#### [DESCRIPTION OF THE TASK]
Return the run of lines below that opens with the line containing "blue plate C3" and closes with the line containing "white tile D1:D2", keeping each one exact.

#### [RECORDS FOR PROCESSING]
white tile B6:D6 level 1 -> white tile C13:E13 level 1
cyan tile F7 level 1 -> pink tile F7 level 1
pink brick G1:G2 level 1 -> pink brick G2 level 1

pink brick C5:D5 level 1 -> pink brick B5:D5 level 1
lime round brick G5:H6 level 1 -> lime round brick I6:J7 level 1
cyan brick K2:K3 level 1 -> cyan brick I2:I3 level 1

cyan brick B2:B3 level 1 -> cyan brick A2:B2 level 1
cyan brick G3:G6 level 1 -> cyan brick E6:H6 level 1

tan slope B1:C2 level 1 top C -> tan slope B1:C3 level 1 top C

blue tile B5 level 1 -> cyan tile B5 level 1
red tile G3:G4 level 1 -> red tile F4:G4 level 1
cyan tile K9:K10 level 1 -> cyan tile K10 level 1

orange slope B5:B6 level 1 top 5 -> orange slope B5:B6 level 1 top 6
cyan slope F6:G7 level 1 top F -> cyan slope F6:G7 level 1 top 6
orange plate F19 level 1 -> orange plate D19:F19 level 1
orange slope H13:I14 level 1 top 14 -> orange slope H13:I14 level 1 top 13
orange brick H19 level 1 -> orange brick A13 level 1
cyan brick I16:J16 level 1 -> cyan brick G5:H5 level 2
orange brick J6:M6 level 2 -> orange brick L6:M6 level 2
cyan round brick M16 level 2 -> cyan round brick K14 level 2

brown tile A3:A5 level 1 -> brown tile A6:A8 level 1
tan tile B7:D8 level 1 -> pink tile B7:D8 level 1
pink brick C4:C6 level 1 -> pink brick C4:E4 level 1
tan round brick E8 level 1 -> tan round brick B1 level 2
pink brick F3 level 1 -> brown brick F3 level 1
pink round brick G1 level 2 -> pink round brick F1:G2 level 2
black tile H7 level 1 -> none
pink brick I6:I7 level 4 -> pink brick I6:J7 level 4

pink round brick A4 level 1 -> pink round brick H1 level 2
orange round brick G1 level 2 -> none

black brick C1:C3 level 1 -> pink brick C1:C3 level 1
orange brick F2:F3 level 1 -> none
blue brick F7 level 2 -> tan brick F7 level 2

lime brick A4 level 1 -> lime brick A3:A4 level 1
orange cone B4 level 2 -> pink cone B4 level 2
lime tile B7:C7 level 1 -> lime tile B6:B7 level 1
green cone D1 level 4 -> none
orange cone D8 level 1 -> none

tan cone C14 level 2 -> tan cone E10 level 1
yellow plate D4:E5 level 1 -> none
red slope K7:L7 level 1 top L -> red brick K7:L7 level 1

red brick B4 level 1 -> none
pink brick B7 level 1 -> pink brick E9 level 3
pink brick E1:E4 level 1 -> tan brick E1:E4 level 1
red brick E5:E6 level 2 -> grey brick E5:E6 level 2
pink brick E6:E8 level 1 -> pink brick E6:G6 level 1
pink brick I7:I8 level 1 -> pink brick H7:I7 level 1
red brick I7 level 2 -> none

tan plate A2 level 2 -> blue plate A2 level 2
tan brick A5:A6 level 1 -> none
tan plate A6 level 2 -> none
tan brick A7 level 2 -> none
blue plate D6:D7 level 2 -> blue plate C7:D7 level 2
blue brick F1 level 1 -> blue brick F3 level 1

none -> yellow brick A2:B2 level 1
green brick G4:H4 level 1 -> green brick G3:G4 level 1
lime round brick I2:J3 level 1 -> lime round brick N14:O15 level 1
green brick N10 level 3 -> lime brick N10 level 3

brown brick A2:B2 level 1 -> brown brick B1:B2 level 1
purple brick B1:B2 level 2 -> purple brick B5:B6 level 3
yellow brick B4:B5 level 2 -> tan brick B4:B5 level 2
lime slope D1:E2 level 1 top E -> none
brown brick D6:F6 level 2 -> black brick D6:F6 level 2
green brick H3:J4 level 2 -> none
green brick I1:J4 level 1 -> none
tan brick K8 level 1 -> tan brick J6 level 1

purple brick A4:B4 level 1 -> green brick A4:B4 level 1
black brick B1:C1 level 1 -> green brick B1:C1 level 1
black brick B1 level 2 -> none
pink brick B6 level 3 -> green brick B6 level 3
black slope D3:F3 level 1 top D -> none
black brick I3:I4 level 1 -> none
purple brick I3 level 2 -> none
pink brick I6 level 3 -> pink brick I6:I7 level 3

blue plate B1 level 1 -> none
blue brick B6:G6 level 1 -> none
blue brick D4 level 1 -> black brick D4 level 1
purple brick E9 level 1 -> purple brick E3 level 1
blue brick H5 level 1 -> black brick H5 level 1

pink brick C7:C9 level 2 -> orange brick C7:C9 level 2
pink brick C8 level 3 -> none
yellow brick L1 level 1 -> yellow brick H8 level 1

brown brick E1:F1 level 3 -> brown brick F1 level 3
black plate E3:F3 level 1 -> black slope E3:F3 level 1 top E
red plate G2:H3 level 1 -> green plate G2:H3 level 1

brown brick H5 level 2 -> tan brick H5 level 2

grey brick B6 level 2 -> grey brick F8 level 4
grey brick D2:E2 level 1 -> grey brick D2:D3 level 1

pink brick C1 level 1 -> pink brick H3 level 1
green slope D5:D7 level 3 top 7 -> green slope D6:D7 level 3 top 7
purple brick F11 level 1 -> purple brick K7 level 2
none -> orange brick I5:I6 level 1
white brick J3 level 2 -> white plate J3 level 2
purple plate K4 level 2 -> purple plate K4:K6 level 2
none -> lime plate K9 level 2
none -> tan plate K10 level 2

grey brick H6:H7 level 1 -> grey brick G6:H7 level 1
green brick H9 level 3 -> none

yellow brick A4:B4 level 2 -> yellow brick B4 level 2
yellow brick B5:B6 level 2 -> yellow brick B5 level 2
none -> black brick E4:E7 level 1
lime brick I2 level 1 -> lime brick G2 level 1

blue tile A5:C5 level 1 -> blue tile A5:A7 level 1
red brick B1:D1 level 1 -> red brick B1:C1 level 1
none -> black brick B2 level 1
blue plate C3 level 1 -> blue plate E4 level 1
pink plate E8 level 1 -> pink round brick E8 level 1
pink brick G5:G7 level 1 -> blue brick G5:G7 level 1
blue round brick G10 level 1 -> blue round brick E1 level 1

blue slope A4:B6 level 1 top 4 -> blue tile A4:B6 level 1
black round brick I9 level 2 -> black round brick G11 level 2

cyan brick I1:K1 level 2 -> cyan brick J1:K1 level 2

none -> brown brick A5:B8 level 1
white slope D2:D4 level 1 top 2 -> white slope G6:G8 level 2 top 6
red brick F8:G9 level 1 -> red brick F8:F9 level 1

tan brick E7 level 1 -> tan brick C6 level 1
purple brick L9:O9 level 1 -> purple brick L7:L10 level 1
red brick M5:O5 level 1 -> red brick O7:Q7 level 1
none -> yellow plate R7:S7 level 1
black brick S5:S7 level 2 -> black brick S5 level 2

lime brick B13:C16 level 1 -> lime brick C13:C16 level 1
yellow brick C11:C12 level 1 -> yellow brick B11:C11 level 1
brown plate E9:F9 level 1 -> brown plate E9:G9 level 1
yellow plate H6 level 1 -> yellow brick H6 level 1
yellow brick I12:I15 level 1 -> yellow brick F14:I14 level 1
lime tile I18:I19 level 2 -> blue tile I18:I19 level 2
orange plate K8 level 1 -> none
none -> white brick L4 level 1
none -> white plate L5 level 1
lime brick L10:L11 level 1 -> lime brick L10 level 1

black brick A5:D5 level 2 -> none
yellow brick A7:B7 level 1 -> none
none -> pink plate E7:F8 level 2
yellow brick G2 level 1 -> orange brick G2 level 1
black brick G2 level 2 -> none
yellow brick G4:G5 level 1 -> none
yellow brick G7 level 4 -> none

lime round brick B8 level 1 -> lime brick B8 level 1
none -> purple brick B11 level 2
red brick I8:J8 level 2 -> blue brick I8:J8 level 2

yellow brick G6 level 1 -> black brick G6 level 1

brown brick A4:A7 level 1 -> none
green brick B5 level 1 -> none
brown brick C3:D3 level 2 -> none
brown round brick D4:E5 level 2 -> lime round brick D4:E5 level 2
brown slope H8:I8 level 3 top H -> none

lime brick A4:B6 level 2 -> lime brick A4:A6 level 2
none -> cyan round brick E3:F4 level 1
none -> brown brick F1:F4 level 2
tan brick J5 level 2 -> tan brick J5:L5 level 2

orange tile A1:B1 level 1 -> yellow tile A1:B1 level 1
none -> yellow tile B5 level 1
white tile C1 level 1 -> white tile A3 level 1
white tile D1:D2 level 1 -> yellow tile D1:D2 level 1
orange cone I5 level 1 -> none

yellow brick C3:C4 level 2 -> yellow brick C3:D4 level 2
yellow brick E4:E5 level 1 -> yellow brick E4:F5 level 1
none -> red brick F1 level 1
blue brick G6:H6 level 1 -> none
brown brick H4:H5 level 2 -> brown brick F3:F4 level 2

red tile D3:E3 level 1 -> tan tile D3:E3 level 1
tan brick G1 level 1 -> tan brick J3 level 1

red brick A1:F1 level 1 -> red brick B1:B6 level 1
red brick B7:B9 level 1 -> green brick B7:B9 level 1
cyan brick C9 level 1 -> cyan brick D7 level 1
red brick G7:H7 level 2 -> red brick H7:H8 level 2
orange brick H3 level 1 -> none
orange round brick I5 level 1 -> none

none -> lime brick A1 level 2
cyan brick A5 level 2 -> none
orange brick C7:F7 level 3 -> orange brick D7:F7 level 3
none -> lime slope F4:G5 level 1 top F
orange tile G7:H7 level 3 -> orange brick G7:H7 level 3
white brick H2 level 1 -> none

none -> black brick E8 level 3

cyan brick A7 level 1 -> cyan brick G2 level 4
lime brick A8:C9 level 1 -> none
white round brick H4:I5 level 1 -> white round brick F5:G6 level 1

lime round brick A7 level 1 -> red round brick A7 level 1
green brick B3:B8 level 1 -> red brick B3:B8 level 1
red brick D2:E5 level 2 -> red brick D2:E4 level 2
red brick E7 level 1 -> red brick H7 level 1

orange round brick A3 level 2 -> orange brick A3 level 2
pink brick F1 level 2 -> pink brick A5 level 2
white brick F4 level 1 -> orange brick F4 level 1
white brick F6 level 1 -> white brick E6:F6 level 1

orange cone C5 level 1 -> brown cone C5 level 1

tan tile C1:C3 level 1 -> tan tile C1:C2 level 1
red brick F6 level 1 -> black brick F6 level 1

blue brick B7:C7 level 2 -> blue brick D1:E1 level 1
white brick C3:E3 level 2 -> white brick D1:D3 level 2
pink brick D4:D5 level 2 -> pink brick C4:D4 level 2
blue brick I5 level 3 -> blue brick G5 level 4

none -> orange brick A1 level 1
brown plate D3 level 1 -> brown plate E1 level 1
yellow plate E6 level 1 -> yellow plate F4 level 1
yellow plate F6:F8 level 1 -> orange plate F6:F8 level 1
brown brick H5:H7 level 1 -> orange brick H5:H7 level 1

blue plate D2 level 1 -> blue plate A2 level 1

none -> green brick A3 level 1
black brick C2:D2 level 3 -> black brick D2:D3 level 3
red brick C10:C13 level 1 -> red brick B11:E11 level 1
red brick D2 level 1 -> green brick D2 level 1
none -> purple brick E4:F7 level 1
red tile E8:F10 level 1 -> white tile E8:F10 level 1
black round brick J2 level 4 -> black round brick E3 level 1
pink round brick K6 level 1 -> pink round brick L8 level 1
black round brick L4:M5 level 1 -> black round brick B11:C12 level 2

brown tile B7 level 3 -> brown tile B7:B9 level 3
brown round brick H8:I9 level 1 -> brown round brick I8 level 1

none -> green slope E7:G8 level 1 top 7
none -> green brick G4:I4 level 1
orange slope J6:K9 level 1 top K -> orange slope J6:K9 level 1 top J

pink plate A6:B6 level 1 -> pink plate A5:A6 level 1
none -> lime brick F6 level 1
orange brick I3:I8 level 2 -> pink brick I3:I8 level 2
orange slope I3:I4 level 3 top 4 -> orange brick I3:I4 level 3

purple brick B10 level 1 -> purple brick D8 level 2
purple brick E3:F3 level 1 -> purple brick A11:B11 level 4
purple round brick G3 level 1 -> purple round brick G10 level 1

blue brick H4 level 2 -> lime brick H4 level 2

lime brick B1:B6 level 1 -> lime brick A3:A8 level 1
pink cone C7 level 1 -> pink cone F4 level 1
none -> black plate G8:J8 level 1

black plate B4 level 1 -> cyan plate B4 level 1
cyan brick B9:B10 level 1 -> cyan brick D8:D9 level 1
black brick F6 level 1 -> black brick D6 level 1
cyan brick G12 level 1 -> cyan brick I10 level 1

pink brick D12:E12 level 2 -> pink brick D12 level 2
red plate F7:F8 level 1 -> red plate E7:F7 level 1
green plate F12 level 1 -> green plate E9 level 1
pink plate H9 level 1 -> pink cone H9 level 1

#### [EXERCISE OUTPUT]
blue plate C3 level 1 -> blue plate E4 level 1
pink plate E8 level 1 -> pink round brick E8 level 1
pink brick G5:G7 level 1 -> blue brick G5:G7 level 1
blue round brick G10 level 1 -> blue round brick E1 level 1

blue slope A4:B6 level 1 top 4 -> blue tile A4:B6 level 1
black round brick I9 level 2 -> black round brick G11 level 2

cyan brick I1:K1 level 2 -> cyan brick J1:K1 level 2

none -> brown brick A5:B8 level 1
white slope D2:D4 level 1 top 2 -> white slope G6:G8 level 2 top 6
red brick F8:G9 level 1 -> red brick F8:F9 level 1

tan brick E7 level 1 -> tan brick C6 level 1
purple brick L9:O9 level 1 -> purple brick L7:L10 level 1
red brick M5:O5 level 1 -> red brick O7:Q7 level 1
none -> yellow plate R7:S7 level 1
black brick S5:S7 level 2 -> black brick S5 level 2

lime brick B13:C16 level 1 -> lime brick C13:C16 level 1
yellow brick C11:C12 level 1 -> yellow brick B11:C11 level 1
brown plate E9:F9 level 1 -> brown plate E9:G9 level 1
yellow plate H6 level 1 -> yellow brick H6 level 1
yellow brick I12:I15 level 1 -> yellow brick F14:I14 level 1
lime tile I18:I19 level 2 -> blue tile I18:I19 level 2
orange plate K8 level 1 -> none
none -> white brick L4 level 1
none -> white plate L5 level 1
lime brick L10:L11 level 1 -> lime brick L10 level 1

black brick A5:D5 level 2 -> none
yellow brick A7:B7 level 1 -> none
none -> pink plate E7:F8 level 2
yellow brick G2 level 1 -> orange brick G2 level 1
black brick G2 level 2 -> none
yellow brick G4:G5 level 1 -> none
yellow brick G7 level 4 -> none

lime round brick B8 level 1 -> lime brick B8 level 1
none -> purple brick B11 level 2
red brick I8:J8 level 2 -> blue brick I8:J8 level 2

yellow brick G6 level 1 -> black brick G6 level 1

brown brick A4:A7 level 1 -> none
green brick B5 level 1 -> none
brown brick C3:D3 level 2 -> none
brown round brick D4:E5 level 2 -> lime round brick D4:E5 level 2
brown slope H8:I8 level 3 top H -> none

lime brick A4:B6 level 2 -> lime brick A4:A6 level 2
none -> cyan round brick E3:F4 level 1
none -> brown brick F1:F4 level 2
tan brick J5 level 2 -> tan brick J5:L5 level 2

orange tile A1:B1 level 1 -> yellow tile A1:B1 level 1
none -> yellow tile B5 level 1
white tile C1 level 1 -> white tile A3 level 1
white tile D1:D2 level 1 -> yellow tile D1:D2 level 1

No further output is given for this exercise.